What you need to do:
Pull out from the material below all lines with "none".

---

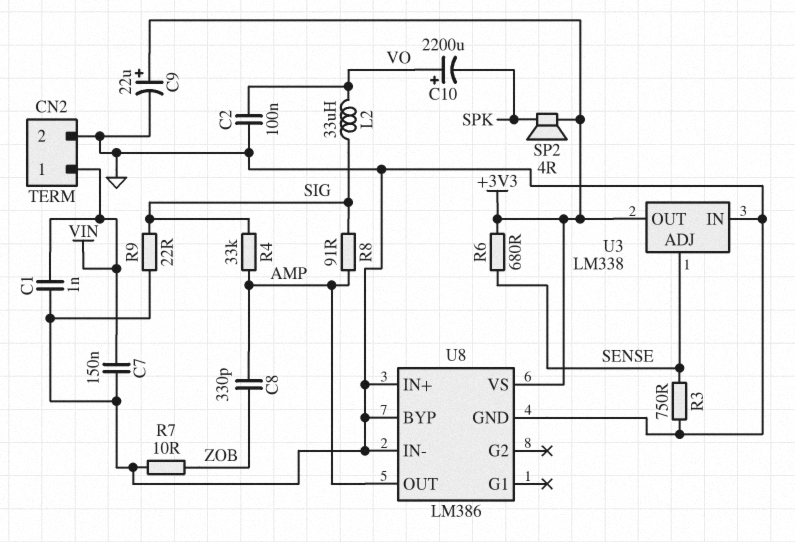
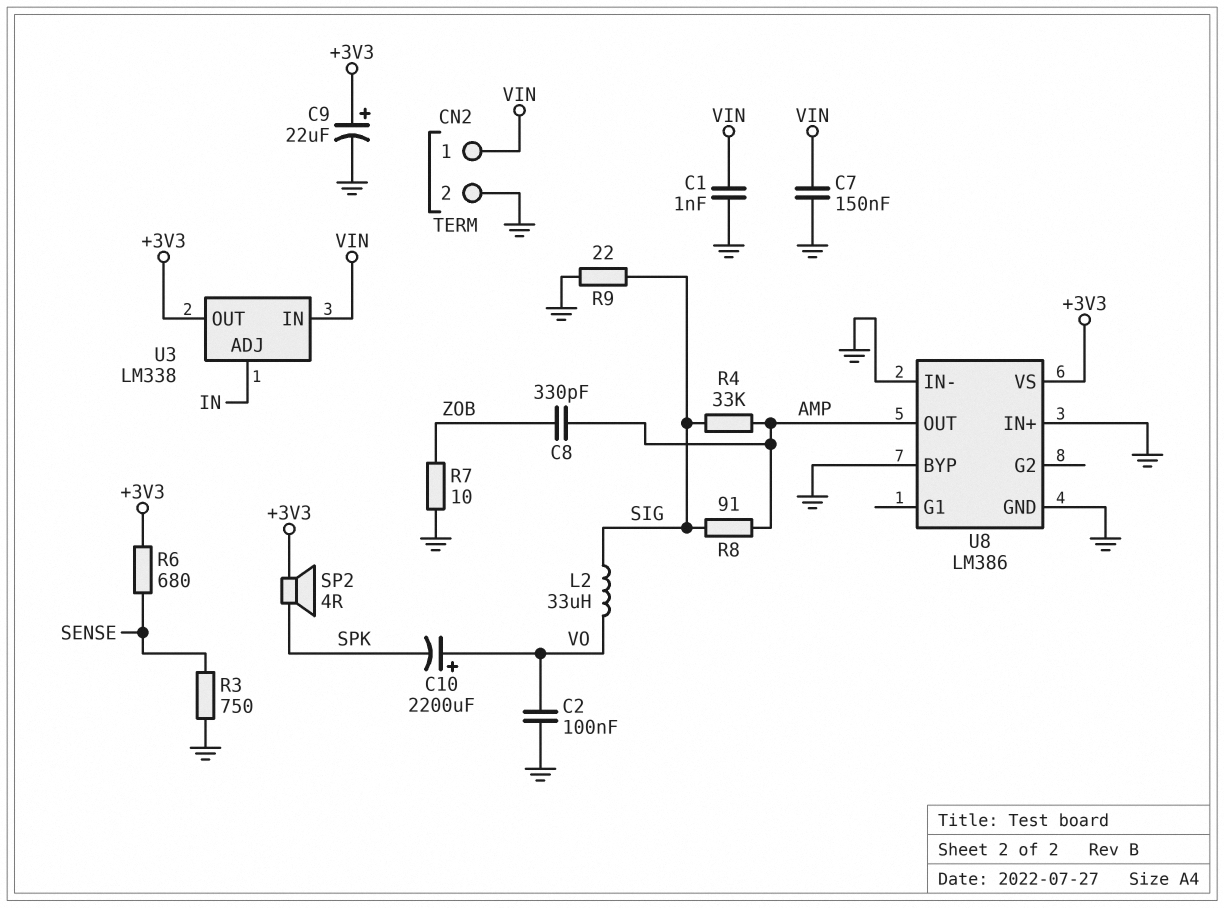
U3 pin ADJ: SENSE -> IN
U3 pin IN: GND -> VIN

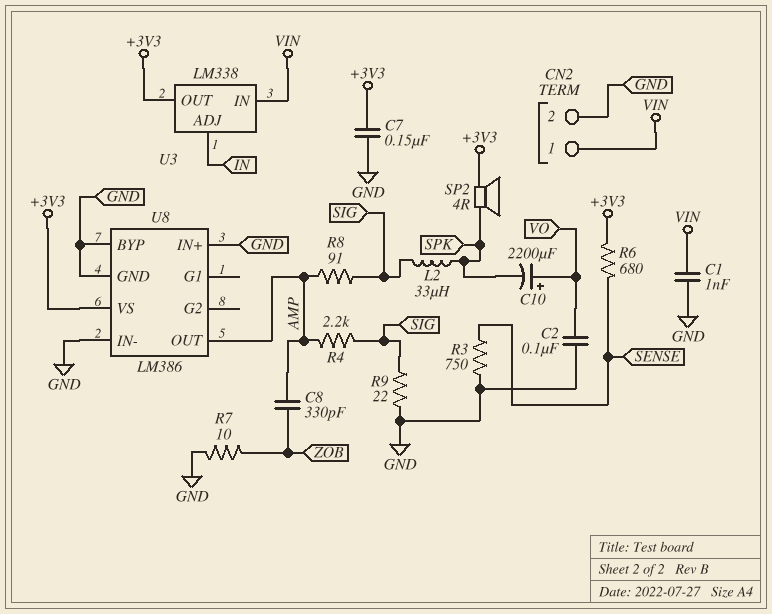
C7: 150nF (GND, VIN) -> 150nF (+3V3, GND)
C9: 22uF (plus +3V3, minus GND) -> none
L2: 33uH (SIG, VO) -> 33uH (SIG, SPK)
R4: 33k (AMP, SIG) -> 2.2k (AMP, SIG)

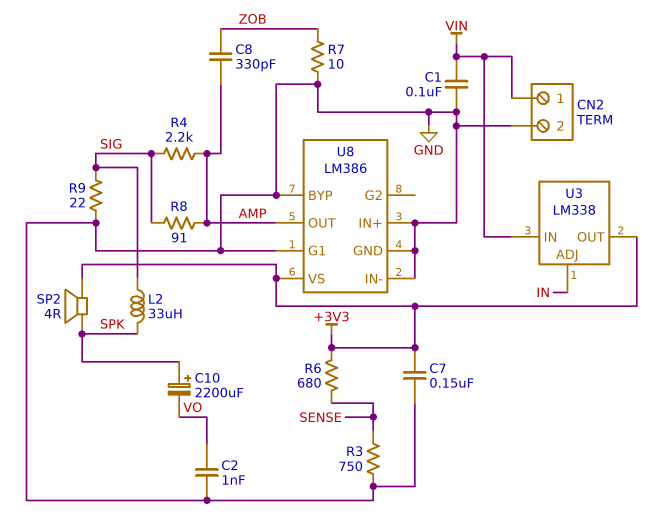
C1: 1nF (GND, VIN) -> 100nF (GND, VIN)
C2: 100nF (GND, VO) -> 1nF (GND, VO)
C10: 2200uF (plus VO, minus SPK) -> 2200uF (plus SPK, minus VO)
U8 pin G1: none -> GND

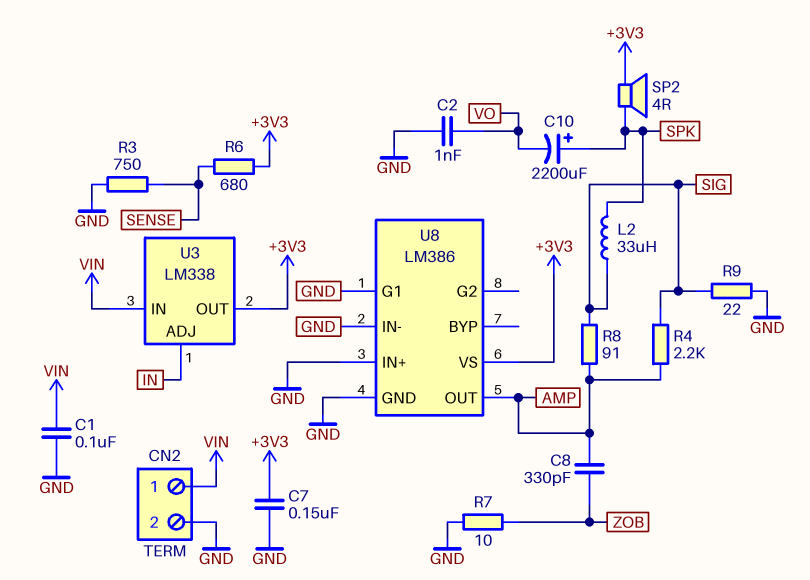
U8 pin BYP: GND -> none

---

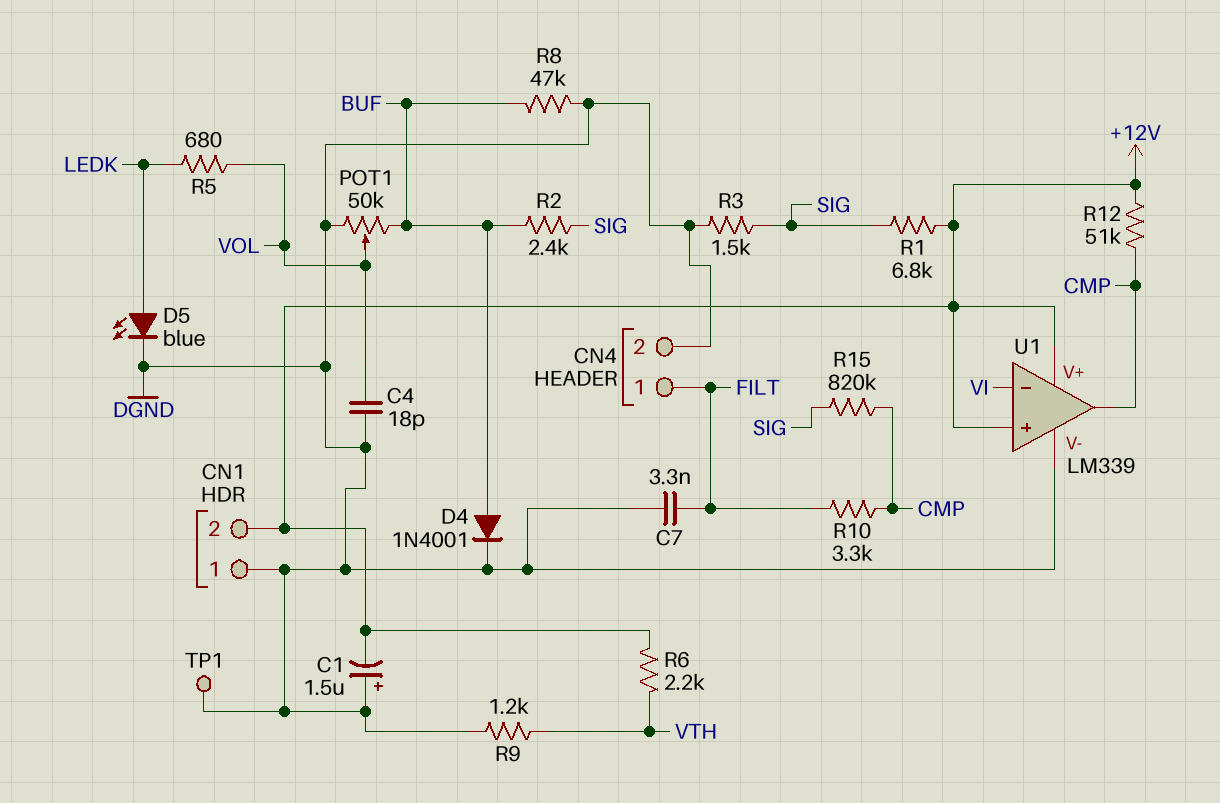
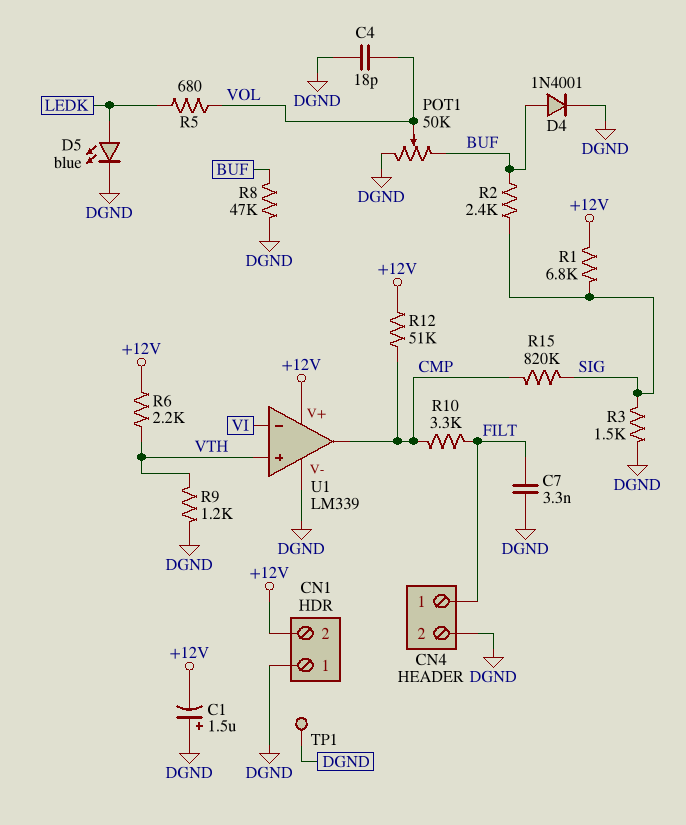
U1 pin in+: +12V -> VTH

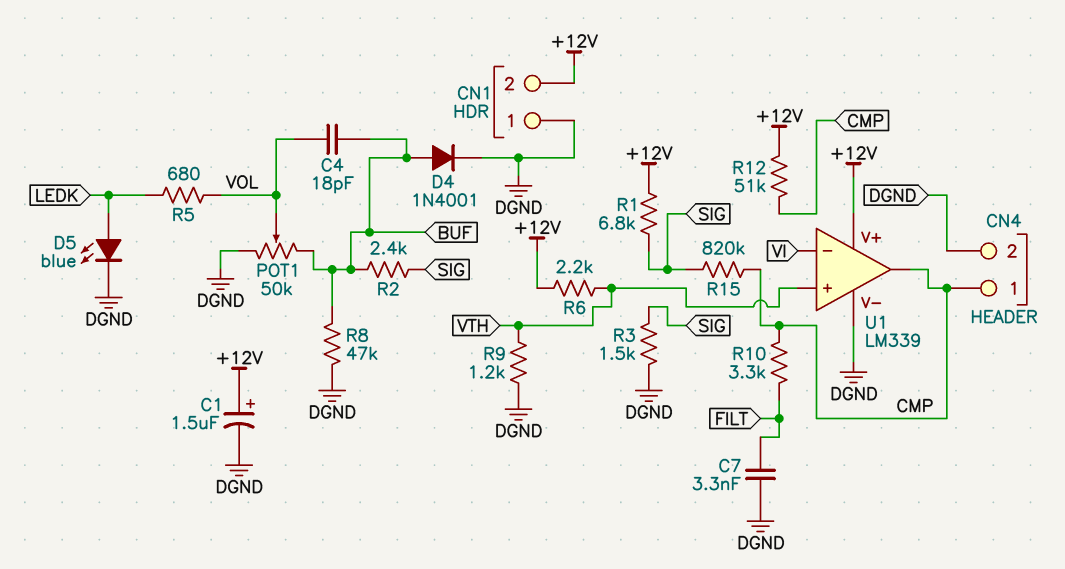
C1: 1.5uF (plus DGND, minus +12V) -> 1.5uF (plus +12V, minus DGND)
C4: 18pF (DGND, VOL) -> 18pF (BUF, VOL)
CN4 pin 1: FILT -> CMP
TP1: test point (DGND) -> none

---

Solution for this task:
C9: 22uF (plus +3V3, minus GND) -> none
U8 pin G1: none -> GND
U8 pin BYP: GND -> none
TP1: test point (DGND) -> none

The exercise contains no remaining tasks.